→ Provided entries

/---

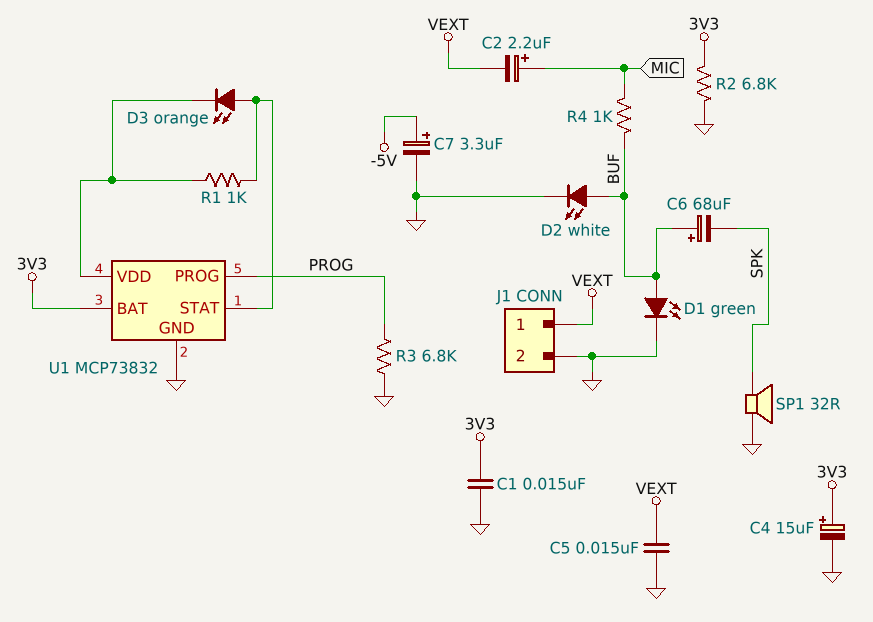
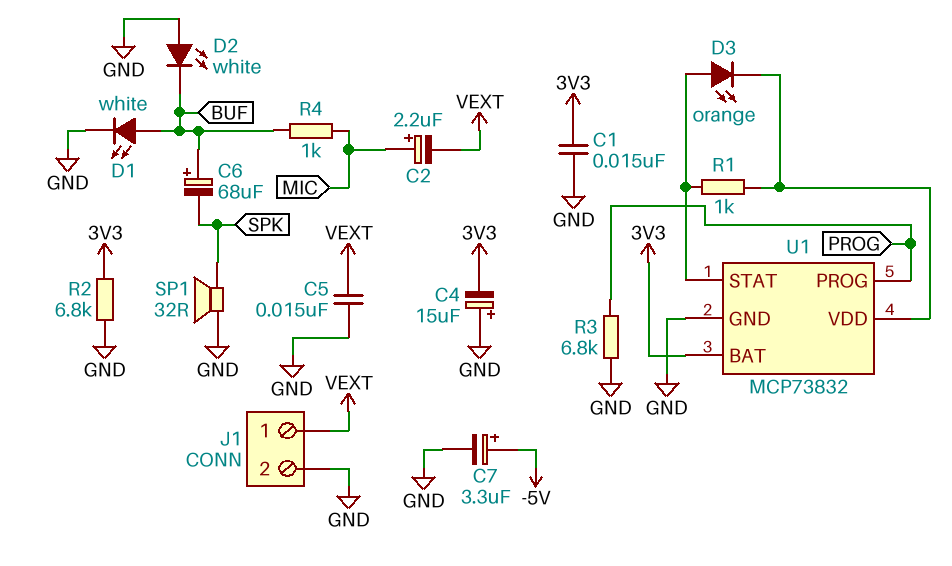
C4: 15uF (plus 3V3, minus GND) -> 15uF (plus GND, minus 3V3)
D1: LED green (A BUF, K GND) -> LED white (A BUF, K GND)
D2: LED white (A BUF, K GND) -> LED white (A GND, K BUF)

\---
/---

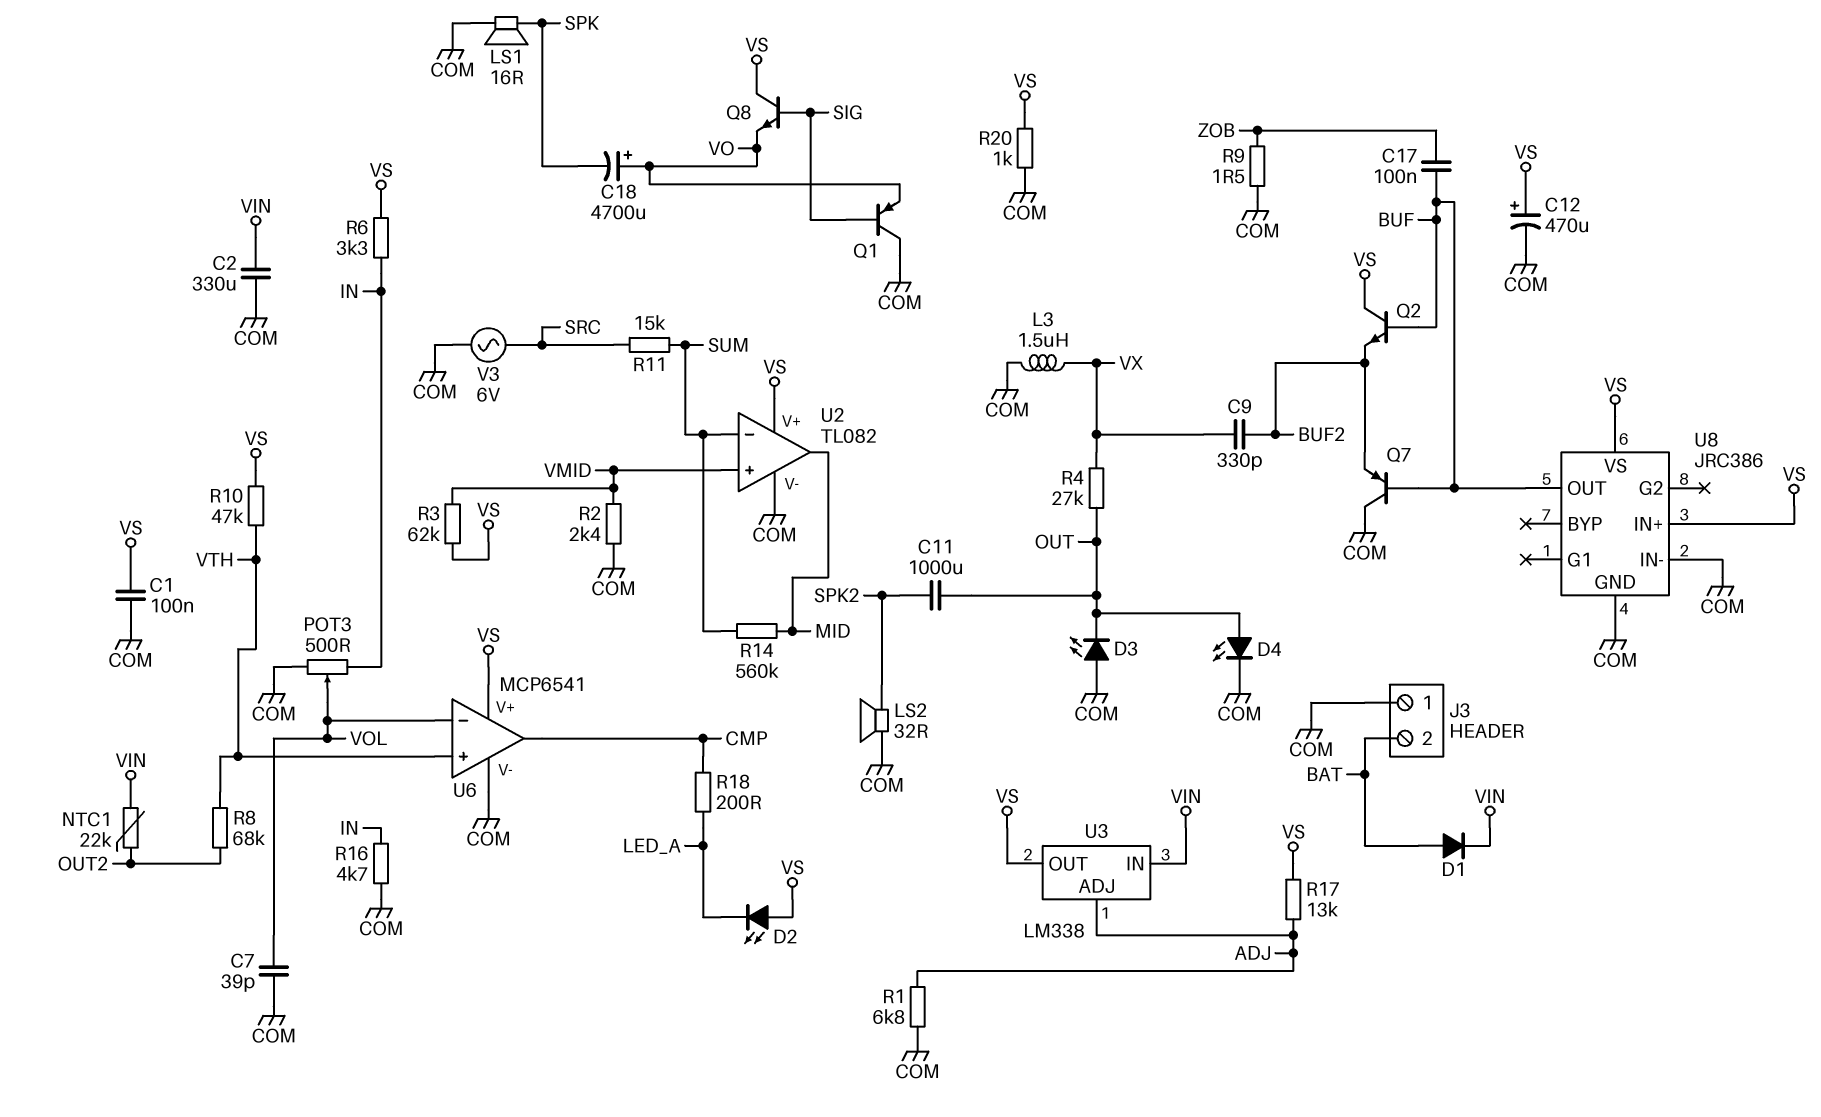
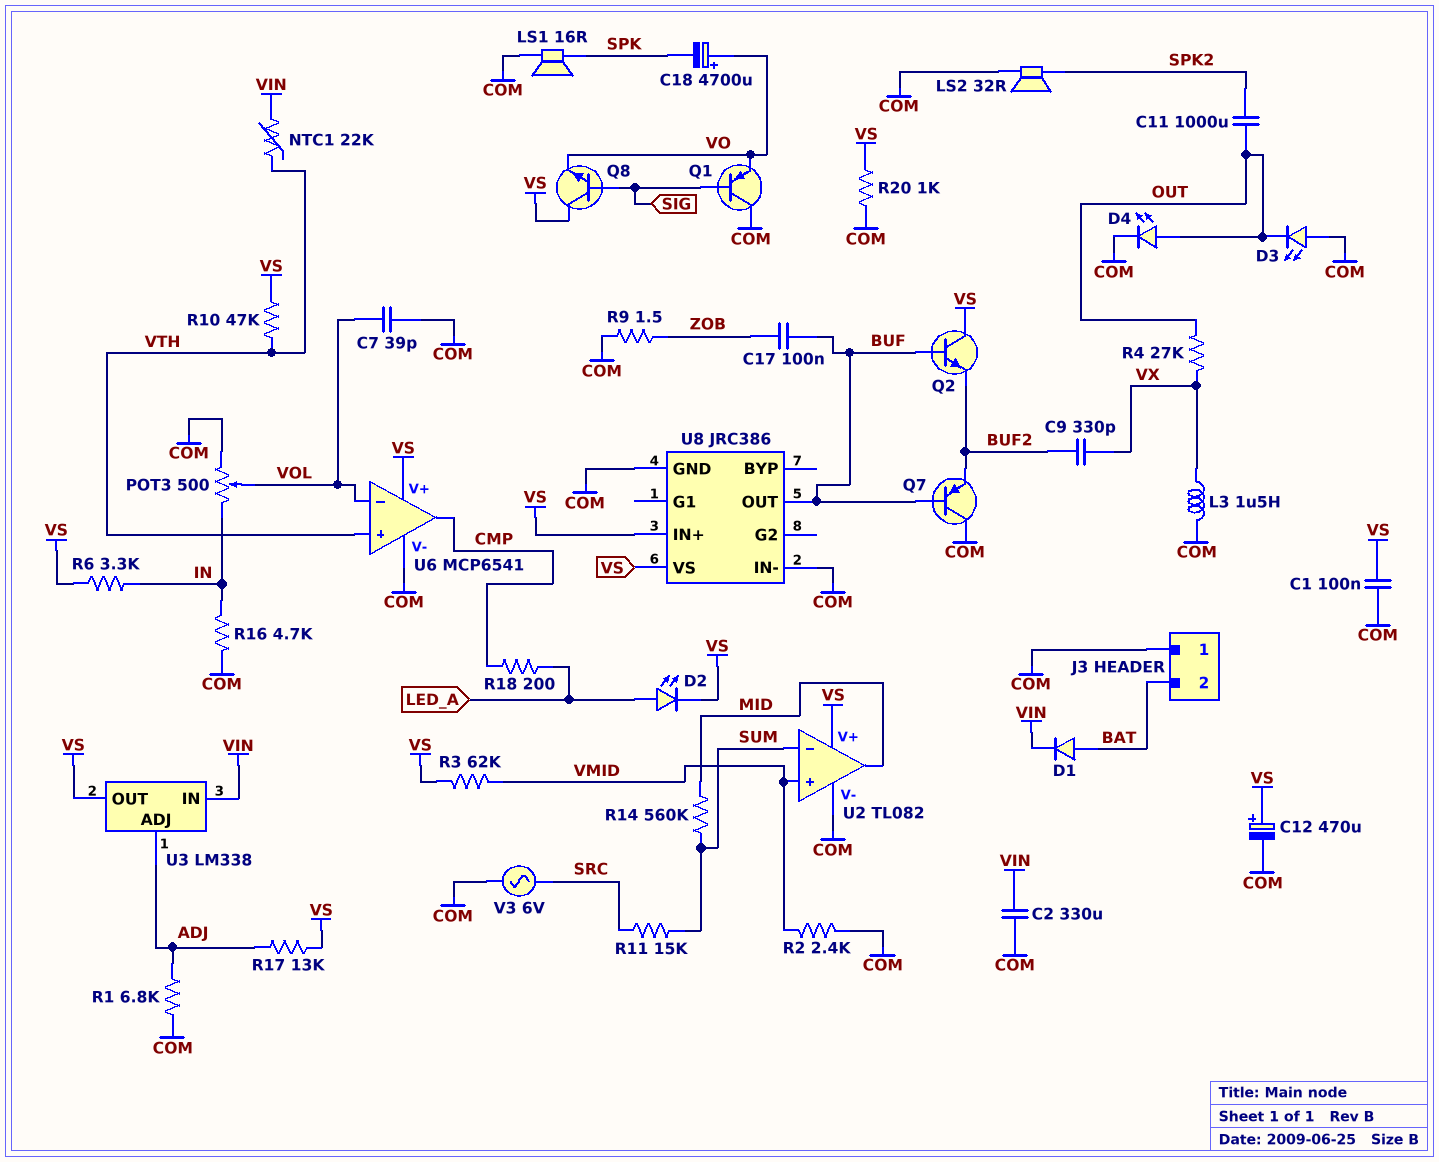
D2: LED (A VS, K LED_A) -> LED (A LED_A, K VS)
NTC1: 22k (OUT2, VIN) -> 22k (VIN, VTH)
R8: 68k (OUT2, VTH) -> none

\---

→ Task to complete
Find "C4: 15uF (plus" in the entries above and copy that whole line exactly, then each line after it through the line that contains "D2: LED white".

→ Answer to this task
C4: 15uF (plus 3V3, minus GND) -> 15uF (plus GND, minus 3V3)
D1: LED green (A BUF, K GND) -> LED white (A BUF, K GND)
D2: LED white (A BUF, K GND) -> LED white (A GND, K BUF)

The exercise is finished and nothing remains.